Revision tracking records:
*-*-*

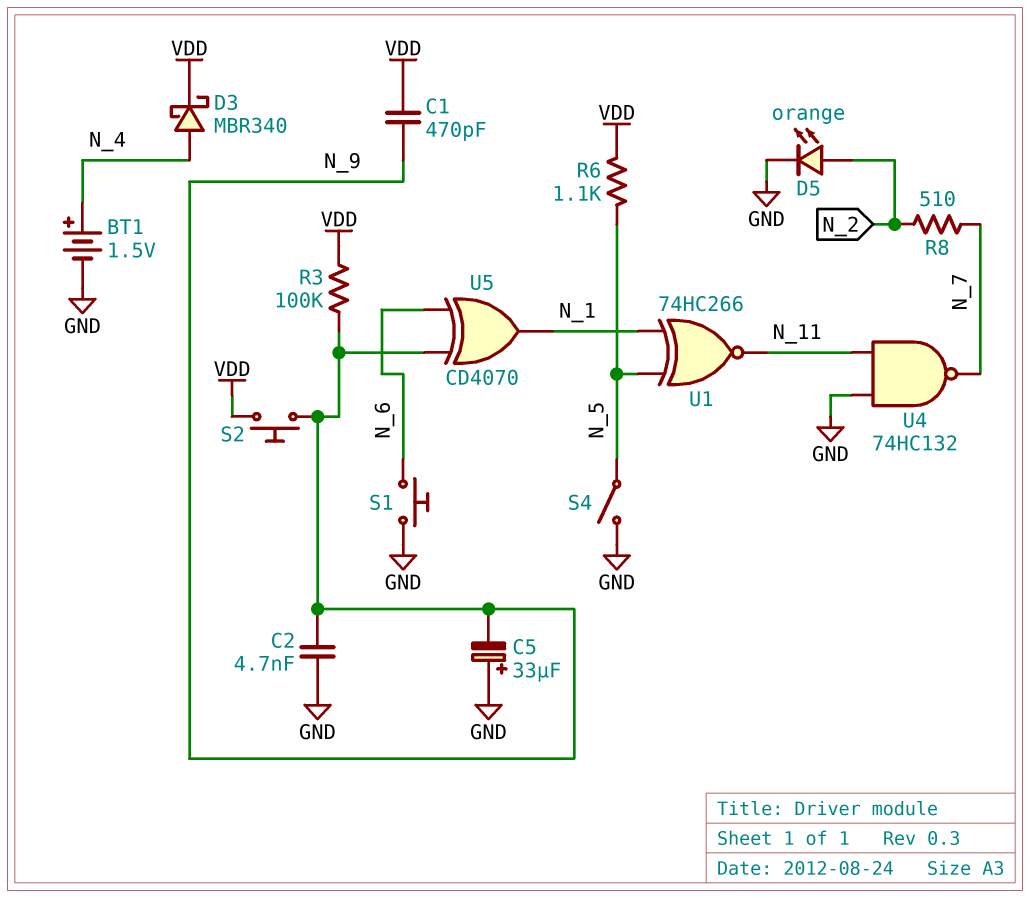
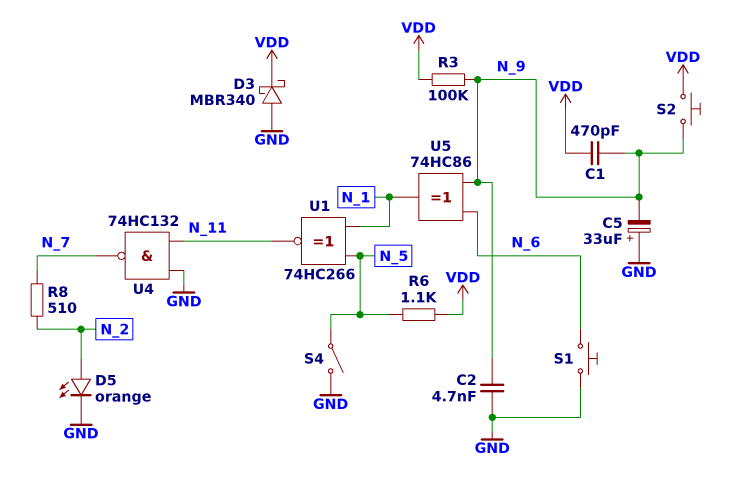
BT1: 1.5V (plus N_4, minus GND) -> none
D3: schottky MBR340 (A N_4, K VDD) -> schottky MBR340 (A GND, K VDD)
U5: XOR CD4070 (in N_6, in N_9, out N_1) -> XOR 74HC86 (in N_6, in N_9, out N_1)

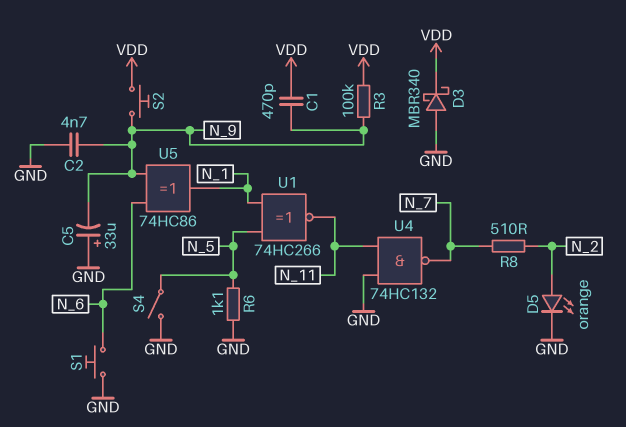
R6: 1.1k (N_5, VDD) -> 1.1k (GND, N_5)

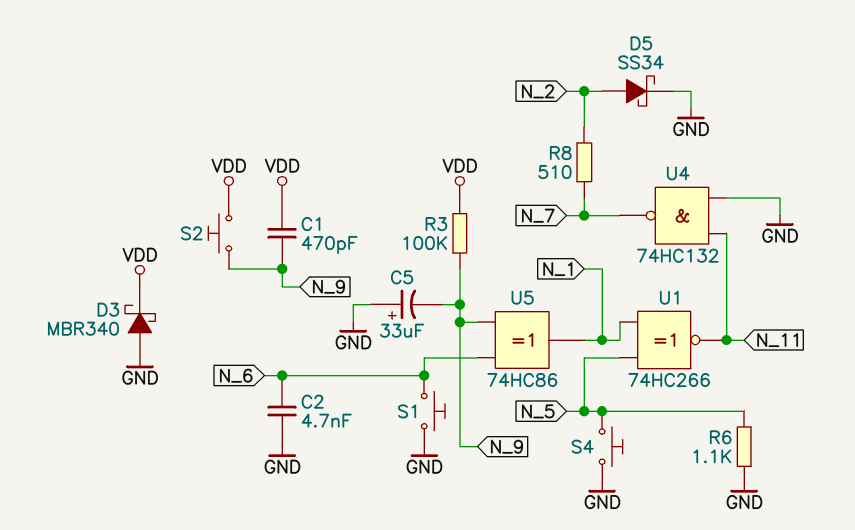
C2: 4.7nF (GND, N_9) -> 4.7nF (GND, N_6)
D5: LED orange (A N_2, K GND) -> schottky SS34 (A N_2, K GND)
S4: switch (GND, N_5) -> button (GND, N_5)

*-*-*

### [WHAT THE TASK REQUIRES]
Retype exactly, and only, the lines that run from the one with "D5: LED orange" through the final line of the entries.

### [THE ANSWER]
D5: LED orange (A N_2, K GND) -> schottky SS34 (A N_2, K GND)
S4: switch (GND, N_5) -> button (GND, N_5)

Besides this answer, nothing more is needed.